Source data:
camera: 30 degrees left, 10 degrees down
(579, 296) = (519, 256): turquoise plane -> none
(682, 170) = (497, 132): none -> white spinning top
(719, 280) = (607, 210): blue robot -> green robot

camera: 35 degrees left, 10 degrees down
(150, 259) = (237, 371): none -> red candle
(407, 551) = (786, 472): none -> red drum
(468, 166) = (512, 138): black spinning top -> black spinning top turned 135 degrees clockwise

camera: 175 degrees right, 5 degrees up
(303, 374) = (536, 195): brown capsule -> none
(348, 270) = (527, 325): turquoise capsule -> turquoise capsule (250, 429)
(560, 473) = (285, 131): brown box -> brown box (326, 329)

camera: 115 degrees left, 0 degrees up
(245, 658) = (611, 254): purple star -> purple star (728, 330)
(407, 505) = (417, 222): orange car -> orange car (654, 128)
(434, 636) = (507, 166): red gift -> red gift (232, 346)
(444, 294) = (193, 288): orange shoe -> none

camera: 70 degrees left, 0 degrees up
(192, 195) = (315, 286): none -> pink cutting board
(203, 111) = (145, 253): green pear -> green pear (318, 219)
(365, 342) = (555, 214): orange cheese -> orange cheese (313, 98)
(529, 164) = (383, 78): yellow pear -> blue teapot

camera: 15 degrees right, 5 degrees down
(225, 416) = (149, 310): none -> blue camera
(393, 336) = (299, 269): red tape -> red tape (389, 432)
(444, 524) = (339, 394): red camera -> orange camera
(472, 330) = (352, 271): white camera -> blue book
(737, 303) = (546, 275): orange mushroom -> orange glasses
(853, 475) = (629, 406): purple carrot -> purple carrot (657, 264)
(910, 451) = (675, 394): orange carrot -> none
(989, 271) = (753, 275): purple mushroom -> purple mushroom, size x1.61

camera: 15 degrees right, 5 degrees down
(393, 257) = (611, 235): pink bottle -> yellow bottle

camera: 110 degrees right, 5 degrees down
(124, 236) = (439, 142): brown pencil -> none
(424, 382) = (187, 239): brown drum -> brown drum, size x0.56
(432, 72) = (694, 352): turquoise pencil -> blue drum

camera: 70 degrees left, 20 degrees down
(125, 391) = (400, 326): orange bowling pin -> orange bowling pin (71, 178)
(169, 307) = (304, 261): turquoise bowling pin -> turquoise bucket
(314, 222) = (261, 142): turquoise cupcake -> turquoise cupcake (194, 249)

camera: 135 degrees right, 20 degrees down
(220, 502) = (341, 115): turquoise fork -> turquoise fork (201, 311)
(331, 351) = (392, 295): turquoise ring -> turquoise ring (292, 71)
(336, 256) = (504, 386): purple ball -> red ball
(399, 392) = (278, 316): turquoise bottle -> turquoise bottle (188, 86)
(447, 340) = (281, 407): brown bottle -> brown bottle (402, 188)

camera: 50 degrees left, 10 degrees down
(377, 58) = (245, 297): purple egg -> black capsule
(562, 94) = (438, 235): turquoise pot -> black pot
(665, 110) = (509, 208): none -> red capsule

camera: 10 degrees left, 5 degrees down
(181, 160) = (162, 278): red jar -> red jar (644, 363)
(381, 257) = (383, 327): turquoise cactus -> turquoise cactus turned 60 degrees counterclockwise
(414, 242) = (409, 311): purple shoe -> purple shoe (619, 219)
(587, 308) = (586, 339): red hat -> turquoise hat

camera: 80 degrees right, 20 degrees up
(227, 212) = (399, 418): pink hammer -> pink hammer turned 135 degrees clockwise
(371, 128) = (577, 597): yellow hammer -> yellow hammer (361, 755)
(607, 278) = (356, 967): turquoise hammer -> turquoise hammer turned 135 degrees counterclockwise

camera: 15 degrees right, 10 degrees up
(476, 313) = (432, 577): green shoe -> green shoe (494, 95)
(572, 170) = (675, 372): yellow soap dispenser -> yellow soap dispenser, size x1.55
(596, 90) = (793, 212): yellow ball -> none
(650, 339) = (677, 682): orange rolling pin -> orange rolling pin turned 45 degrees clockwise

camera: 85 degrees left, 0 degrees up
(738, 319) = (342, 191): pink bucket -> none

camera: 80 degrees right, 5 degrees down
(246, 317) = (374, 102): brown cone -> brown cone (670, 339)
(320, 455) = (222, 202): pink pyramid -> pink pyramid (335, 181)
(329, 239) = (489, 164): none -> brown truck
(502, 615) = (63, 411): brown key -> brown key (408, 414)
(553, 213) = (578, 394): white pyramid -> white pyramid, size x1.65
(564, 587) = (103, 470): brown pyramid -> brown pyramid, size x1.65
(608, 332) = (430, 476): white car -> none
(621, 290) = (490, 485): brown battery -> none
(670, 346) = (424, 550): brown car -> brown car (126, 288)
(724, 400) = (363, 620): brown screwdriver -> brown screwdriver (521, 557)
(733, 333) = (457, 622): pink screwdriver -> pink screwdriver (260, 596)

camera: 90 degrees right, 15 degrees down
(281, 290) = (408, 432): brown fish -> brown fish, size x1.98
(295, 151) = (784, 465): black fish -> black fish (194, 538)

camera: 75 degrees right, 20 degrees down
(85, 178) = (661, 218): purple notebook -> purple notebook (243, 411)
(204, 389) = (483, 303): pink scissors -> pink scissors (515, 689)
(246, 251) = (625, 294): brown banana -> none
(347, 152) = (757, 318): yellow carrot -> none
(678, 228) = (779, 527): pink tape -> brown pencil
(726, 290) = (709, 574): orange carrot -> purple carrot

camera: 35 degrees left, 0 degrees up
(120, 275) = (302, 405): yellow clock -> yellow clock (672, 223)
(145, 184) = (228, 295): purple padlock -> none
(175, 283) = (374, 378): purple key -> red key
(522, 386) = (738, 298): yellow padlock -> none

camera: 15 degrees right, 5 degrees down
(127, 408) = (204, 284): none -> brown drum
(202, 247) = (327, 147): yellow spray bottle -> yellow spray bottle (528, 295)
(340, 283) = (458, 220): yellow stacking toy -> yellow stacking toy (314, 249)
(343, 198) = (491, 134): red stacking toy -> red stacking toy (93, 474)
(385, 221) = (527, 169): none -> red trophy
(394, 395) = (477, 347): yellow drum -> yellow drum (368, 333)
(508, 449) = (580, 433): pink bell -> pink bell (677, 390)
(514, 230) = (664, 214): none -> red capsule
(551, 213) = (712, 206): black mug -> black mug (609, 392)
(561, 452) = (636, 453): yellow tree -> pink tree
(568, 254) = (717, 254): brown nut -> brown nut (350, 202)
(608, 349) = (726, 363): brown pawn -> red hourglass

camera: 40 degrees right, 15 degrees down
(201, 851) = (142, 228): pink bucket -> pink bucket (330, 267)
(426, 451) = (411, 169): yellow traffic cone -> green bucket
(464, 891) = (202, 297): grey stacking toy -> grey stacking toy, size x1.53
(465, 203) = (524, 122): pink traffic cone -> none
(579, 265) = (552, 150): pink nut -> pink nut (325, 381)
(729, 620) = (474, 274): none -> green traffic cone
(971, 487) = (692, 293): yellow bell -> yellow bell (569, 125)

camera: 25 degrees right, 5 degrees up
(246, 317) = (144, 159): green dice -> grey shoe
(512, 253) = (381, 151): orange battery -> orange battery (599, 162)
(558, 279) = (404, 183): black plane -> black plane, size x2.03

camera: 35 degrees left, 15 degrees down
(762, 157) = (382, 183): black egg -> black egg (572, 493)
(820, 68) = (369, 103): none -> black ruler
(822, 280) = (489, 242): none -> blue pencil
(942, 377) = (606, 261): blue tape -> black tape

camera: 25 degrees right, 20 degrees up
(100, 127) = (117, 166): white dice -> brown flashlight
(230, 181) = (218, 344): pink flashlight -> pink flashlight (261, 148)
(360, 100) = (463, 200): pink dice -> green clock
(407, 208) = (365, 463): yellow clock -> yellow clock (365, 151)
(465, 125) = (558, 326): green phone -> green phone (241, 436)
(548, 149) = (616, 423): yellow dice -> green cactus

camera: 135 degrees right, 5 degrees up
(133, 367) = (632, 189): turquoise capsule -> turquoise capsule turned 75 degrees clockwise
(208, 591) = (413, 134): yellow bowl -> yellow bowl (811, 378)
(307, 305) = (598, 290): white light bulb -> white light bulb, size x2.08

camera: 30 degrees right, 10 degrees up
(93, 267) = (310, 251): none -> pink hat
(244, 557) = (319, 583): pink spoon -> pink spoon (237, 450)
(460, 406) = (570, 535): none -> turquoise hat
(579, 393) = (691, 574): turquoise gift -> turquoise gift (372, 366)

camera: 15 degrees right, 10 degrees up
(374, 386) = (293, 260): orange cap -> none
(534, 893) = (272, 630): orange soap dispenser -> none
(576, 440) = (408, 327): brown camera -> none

Exercise brief: Every line above from the line with "(465, 203) = (524, 122): pink" to the line with "(822, 280) = (489, 242): none -> blue pencil", both included, must be reproduced exactly, and no other line may appear.

Result for this exercise:
(465, 203) = (524, 122): pink traffic cone -> none
(579, 265) = (552, 150): pink nut -> pink nut (325, 381)
(729, 620) = (474, 274): none -> green traffic cone
(971, 487) = (692, 293): yellow bell -> yellow bell (569, 125)

camera: 25 degrees right, 5 degrees up
(246, 317) = (144, 159): green dice -> grey shoe
(512, 253) = (381, 151): orange battery -> orange battery (599, 162)
(558, 279) = (404, 183): black plane -> black plane, size x2.03

camera: 35 degrees left, 15 degrees down
(762, 157) = (382, 183): black egg -> black egg (572, 493)
(820, 68) = (369, 103): none -> black ruler
(822, 280) = (489, 242): none -> blue pencil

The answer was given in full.